> [EXERCISE BRIEF] Each line of the data should be given again exactly.

Recorded data
________________________________________
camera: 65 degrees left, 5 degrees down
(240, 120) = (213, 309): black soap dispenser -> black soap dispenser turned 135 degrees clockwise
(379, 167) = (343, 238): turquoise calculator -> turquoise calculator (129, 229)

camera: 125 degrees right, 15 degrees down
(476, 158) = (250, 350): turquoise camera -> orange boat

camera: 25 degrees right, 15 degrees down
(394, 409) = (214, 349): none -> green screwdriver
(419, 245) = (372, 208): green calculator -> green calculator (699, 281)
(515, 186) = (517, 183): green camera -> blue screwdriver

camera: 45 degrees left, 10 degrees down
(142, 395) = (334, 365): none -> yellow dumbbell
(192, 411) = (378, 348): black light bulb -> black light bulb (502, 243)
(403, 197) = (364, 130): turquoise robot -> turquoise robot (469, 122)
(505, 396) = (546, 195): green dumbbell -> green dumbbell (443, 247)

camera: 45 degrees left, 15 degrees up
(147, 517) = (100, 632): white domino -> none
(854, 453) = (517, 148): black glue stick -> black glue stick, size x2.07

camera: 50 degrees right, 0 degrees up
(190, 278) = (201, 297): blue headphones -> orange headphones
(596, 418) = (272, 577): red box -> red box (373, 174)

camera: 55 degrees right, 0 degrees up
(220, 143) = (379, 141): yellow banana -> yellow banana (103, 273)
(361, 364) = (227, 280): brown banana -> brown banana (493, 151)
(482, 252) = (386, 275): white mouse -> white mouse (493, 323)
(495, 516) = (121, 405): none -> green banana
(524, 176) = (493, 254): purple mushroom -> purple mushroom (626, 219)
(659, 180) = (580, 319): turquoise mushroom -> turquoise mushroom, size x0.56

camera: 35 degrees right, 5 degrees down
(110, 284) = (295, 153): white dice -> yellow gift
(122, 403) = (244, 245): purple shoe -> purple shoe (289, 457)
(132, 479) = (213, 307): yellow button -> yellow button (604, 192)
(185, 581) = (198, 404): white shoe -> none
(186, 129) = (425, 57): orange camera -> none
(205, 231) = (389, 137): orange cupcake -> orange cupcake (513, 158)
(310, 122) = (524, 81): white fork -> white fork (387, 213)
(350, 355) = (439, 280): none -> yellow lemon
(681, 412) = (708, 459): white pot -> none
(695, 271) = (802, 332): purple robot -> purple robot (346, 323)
________________________________________
> [RESULT FOR THIS TASK]
camera: 65 degrees left, 5 degrees down
(240, 120) = (213, 309): black soap dispenser -> black soap dispenser turned 135 degrees clockwise
(379, 167) = (343, 238): turquoise calculator -> turquoise calculator (129, 229)

camera: 125 degrees right, 15 degrees down
(476, 158) = (250, 350): turquoise camera -> orange boat

camera: 25 degrees right, 15 degrees down
(394, 409) = (214, 349): none -> green screwdriver
(419, 245) = (372, 208): green calculator -> green calculator (699, 281)
(515, 186) = (517, 183): green camera -> blue screwdriver

camera: 45 degrees left, 10 degrees down
(142, 395) = (334, 365): none -> yellow dumbbell
(192, 411) = (378, 348): black light bulb -> black light bulb (502, 243)
(403, 197) = (364, 130): turquoise robot -> turquoise robot (469, 122)
(505, 396) = (546, 195): green dumbbell -> green dumbbell (443, 247)

camera: 45 degrees left, 15 degrees up
(147, 517) = (100, 632): white domino -> none
(854, 453) = (517, 148): black glue stick -> black glue stick, size x2.07

camera: 50 degrees right, 0 degrees up
(190, 278) = (201, 297): blue headphones -> orange headphones
(596, 418) = (272, 577): red box -> red box (373, 174)

camera: 55 degrees right, 0 degrees up
(220, 143) = (379, 141): yellow banana -> yellow banana (103, 273)
(361, 364) = (227, 280): brown banana -> brown banana (493, 151)
(482, 252) = (386, 275): white mouse -> white mouse (493, 323)
(495, 516) = (121, 405): none -> green banana
(524, 176) = (493, 254): purple mushroom -> purple mushroom (626, 219)
(659, 180) = (580, 319): turquoise mushroom -> turquoise mushroom, size x0.56

camera: 35 degrees right, 5 degrees down
(110, 284) = (295, 153): white dice -> yellow gift
(122, 403) = (244, 245): purple shoe -> purple shoe (289, 457)
(132, 479) = (213, 307): yellow button -> yellow button (604, 192)
(185, 581) = (198, 404): white shoe -> none
(186, 129) = (425, 57): orange camera -> none
(205, 231) = (389, 137): orange cupcake -> orange cupcake (513, 158)
(310, 122) = (524, 81): white fork -> white fork (387, 213)
(350, 355) = (439, 280): none -> yellow lemon
(681, 412) = (708, 459): white pot -> none
(695, 271) = (802, 332): purple robot -> purple robot (346, 323)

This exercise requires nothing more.